— ABOUT THIS TASK —
Starting with the line containing "pink circle: (130, 233) -> (261, 414), moved" and going on through the line containing "brown star: (495, 507) -> (904, 808), moved", return the lines of the data below exactly, and only those.

Segment Start: MATERIAL FOR THIS EXERCISE

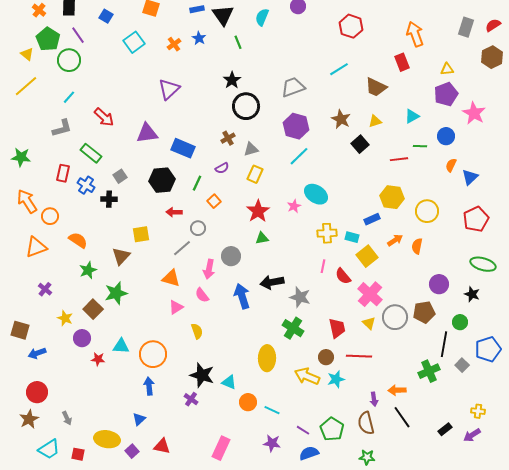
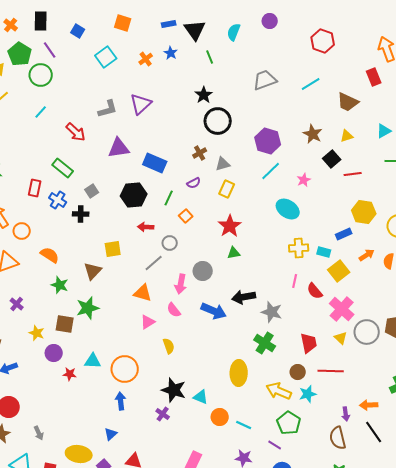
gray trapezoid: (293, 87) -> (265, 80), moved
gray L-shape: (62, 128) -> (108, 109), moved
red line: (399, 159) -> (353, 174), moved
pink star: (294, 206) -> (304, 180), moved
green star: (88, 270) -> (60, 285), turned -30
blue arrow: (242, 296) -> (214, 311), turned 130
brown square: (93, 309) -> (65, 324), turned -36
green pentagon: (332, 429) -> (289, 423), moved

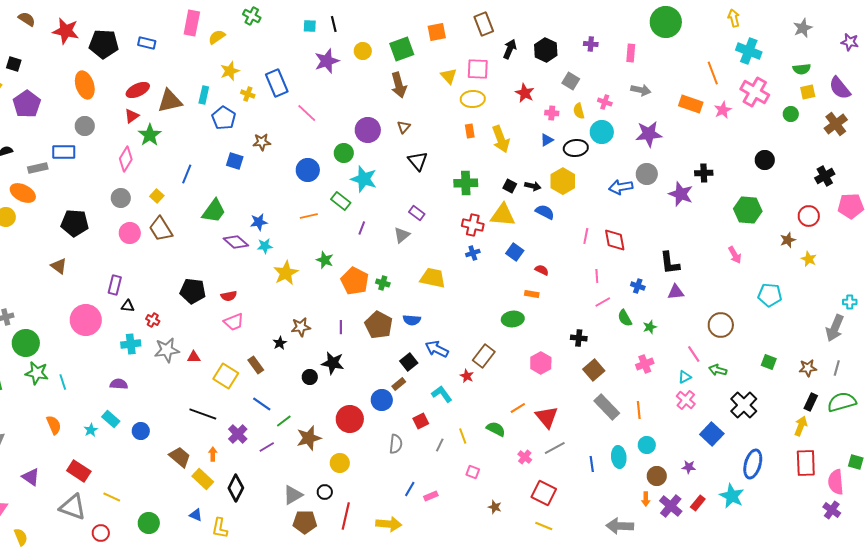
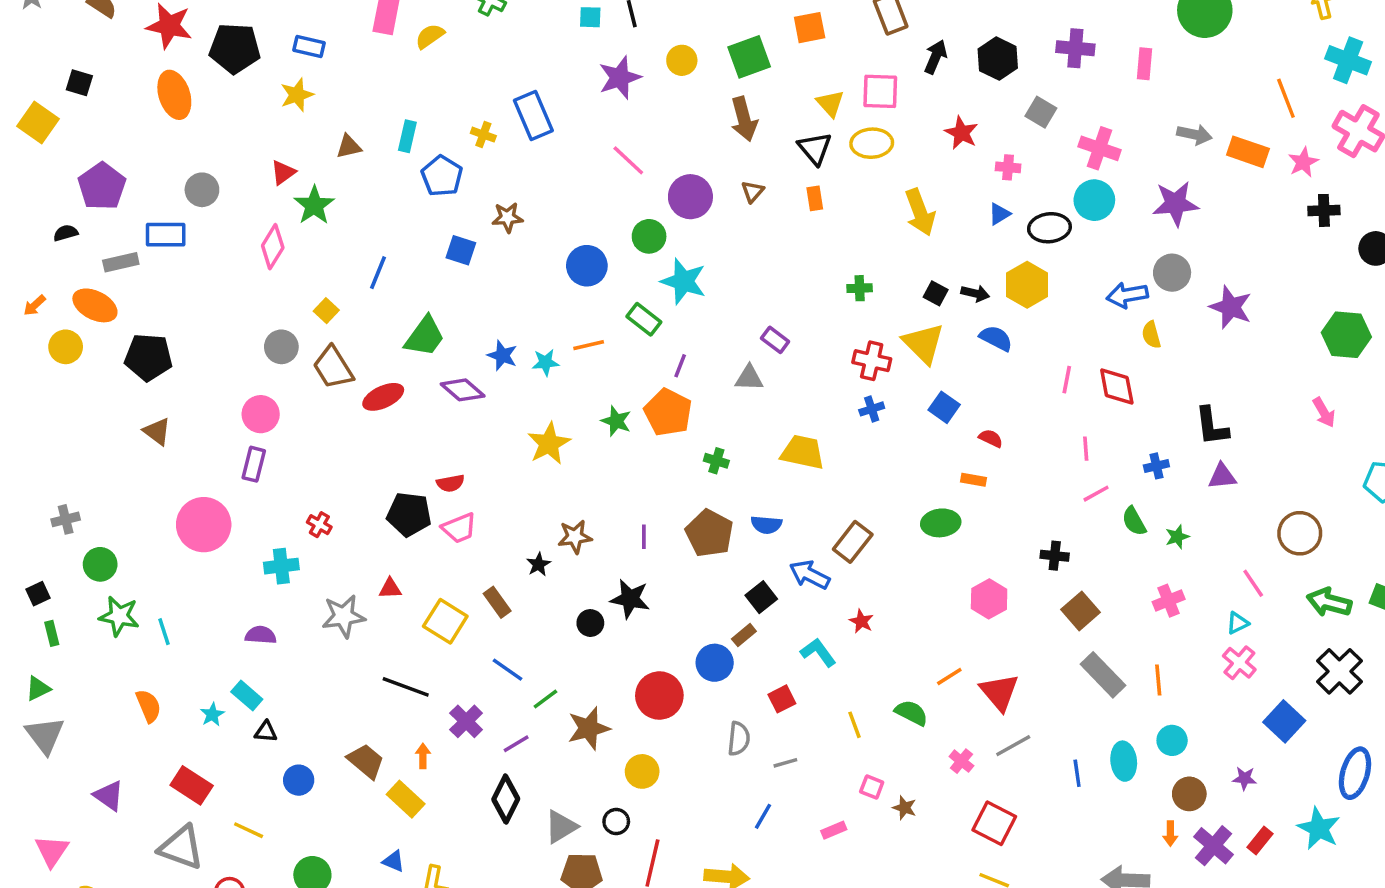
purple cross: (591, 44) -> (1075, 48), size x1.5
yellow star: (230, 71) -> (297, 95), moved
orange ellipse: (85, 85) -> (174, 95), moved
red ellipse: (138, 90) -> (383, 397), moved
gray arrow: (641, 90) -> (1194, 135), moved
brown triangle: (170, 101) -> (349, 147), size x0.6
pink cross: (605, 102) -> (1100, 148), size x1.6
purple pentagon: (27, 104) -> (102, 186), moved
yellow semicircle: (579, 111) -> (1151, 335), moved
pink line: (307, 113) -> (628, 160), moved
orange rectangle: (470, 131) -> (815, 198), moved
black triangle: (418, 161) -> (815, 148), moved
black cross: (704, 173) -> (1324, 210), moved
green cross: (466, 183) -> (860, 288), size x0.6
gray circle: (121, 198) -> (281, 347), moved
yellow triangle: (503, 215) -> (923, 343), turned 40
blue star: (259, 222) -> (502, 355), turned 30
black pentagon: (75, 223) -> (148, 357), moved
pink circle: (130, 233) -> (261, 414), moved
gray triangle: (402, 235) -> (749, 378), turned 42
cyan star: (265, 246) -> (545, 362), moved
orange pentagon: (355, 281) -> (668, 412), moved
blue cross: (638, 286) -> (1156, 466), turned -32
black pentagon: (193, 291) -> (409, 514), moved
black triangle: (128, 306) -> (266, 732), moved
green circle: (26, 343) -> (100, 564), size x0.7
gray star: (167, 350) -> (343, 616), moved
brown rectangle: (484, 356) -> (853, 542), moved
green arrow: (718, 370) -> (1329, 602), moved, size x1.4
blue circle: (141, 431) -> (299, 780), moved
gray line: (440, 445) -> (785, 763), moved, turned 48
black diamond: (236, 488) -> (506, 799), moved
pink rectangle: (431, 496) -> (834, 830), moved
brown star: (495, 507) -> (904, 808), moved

Segment End: MATERIAL FOR THIS EXERCISE
Segment Start: MATERIAL FOR THIS EXERCISE

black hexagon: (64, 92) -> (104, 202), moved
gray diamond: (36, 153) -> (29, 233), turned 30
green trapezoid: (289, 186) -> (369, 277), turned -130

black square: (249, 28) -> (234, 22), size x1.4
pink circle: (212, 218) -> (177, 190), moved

Segment End: MATERIAL FOR THIS EXERCISE

— YOUR SOLUTION —
pink circle: (130, 233) -> (261, 414), moved
gray triangle: (402, 235) -> (749, 378), turned 42
cyan star: (265, 246) -> (545, 362), moved
orange pentagon: (355, 281) -> (668, 412), moved
blue cross: (638, 286) -> (1156, 466), turned -32
black pentagon: (193, 291) -> (409, 514), moved
black triangle: (128, 306) -> (266, 732), moved
green circle: (26, 343) -> (100, 564), size x0.7
gray star: (167, 350) -> (343, 616), moved
brown rectangle: (484, 356) -> (853, 542), moved
green arrow: (718, 370) -> (1329, 602), moved, size x1.4
blue circle: (141, 431) -> (299, 780), moved
gray line: (440, 445) -> (785, 763), moved, turned 48
black diamond: (236, 488) -> (506, 799), moved
pink rectangle: (431, 496) -> (834, 830), moved
brown star: (495, 507) -> (904, 808), moved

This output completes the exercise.